Print the records below exactly as they appear. Omit all pictures.

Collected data
====================
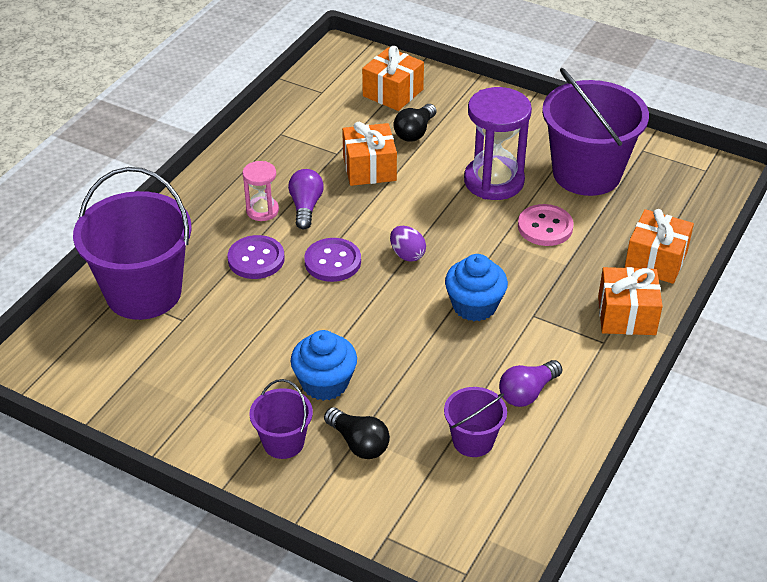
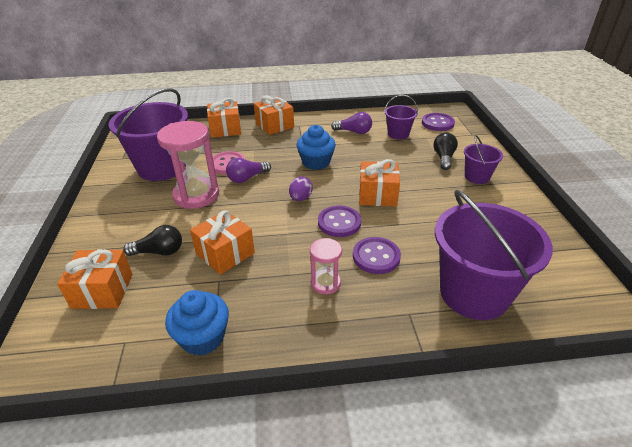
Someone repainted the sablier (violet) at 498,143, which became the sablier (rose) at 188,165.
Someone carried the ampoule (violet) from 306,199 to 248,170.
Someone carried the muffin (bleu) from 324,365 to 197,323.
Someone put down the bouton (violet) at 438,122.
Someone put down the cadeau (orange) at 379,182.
====================
_Answer section:_
Someone repainted the sablier (violet) at 498,143, which became the sablier (rose) at 188,165.
Someone carried the ampoule (violet) from 306,199 to 248,170.
Someone carried the muffin (bleu) from 324,365 to 197,323.
Someone put down the bouton (violet) at 438,122.
Someone put down the cadeau (orange) at 379,182.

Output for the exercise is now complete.